<<<<

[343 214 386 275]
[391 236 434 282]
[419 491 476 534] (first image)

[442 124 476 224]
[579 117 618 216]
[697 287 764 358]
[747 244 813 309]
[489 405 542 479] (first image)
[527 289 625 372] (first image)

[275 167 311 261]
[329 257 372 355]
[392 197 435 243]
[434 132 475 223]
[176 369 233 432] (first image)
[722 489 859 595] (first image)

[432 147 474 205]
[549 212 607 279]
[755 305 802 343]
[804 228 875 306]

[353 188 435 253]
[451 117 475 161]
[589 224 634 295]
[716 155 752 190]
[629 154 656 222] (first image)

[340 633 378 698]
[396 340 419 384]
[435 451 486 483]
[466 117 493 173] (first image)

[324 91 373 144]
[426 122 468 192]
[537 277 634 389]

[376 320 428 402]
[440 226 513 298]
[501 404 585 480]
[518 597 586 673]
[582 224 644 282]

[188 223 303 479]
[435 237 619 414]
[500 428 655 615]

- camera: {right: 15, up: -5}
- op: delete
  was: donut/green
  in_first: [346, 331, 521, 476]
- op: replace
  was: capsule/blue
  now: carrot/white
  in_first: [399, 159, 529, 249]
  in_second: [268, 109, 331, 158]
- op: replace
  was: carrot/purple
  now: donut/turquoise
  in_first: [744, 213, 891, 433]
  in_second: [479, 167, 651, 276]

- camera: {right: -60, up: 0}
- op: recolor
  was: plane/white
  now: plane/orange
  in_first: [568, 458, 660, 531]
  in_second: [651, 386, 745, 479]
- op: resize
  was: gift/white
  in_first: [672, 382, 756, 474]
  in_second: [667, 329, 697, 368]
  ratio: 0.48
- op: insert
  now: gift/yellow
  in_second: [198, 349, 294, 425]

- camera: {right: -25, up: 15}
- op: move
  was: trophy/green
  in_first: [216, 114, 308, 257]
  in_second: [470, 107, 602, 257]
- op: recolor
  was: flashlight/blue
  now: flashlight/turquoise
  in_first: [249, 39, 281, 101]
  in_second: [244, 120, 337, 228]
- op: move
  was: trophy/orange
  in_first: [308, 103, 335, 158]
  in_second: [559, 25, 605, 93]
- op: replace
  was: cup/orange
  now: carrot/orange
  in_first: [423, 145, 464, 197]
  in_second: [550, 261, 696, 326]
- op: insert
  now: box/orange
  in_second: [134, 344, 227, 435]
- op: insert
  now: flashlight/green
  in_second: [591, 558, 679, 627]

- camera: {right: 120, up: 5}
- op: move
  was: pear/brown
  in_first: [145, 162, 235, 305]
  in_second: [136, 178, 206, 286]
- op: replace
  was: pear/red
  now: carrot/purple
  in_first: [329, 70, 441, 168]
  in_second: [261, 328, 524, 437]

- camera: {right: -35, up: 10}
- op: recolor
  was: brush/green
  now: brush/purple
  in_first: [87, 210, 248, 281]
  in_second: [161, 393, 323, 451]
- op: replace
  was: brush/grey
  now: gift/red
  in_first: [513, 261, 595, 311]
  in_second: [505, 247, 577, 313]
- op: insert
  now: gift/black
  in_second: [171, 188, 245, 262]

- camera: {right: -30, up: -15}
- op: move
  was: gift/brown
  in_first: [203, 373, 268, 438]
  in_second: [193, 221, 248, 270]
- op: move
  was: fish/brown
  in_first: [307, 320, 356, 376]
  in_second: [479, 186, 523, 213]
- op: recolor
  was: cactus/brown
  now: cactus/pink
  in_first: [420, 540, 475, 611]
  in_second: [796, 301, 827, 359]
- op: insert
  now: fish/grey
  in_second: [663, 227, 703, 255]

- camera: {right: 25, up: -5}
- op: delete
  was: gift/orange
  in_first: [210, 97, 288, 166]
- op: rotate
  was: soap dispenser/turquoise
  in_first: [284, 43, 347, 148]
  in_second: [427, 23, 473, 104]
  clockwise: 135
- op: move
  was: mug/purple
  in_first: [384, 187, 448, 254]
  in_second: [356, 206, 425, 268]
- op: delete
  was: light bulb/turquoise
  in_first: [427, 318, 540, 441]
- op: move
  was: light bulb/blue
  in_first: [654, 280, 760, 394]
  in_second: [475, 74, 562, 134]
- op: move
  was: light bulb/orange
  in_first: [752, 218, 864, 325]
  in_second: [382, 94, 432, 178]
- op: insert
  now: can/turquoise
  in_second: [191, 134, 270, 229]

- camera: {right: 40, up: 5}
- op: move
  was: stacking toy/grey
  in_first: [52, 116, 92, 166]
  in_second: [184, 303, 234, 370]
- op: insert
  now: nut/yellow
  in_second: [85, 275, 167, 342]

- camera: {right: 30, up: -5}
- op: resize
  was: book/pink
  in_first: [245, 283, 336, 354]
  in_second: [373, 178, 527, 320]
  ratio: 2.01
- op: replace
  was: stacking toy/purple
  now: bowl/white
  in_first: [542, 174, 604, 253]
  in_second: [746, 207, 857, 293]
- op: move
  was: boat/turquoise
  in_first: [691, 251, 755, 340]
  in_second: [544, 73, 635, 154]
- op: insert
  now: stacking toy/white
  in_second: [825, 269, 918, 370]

>>>>

▸ EXERCISE DESCRIPTION:
Would you print exactly and only the lines of the material above that run from the line with "in_first: [346, 331, 521, 476]" through the line with "now: box/orange", both included?

▸ RESULT FOR THIS EXERCISE:
  in_first: [346, 331, 521, 476]
- op: replace
  was: capsule/blue
  now: carrot/white
  in_first: [399, 159, 529, 249]
  in_second: [268, 109, 331, 158]
- op: replace
  was: carrot/purple
  now: donut/turquoise
  in_first: [744, 213, 891, 433]
  in_second: [479, 167, 651, 276]

- camera: {right: -60, up: 0}
- op: recolor
  was: plane/white
  now: plane/orange
  in_first: [568, 458, 660, 531]
  in_second: [651, 386, 745, 479]
- op: resize
  was: gift/white
  in_first: [672, 382, 756, 474]
  in_second: [667, 329, 697, 368]
  ratio: 0.48
- op: insert
  now: gift/yellow
  in_second: [198, 349, 294, 425]

- camera: {right: -25, up: 15}
- op: move
  was: trophy/green
  in_first: [216, 114, 308, 257]
  in_second: [470, 107, 602, 257]
- op: recolor
  was: flashlight/blue
  now: flashlight/turquoise
  in_first: [249, 39, 281, 101]
  in_second: [244, 120, 337, 228]
- op: move
  was: trophy/orange
  in_first: [308, 103, 335, 158]
  in_second: [559, 25, 605, 93]
- op: replace
  was: cup/orange
  now: carrot/orange
  in_first: [423, 145, 464, 197]
  in_second: [550, 261, 696, 326]
- op: insert
  now: box/orange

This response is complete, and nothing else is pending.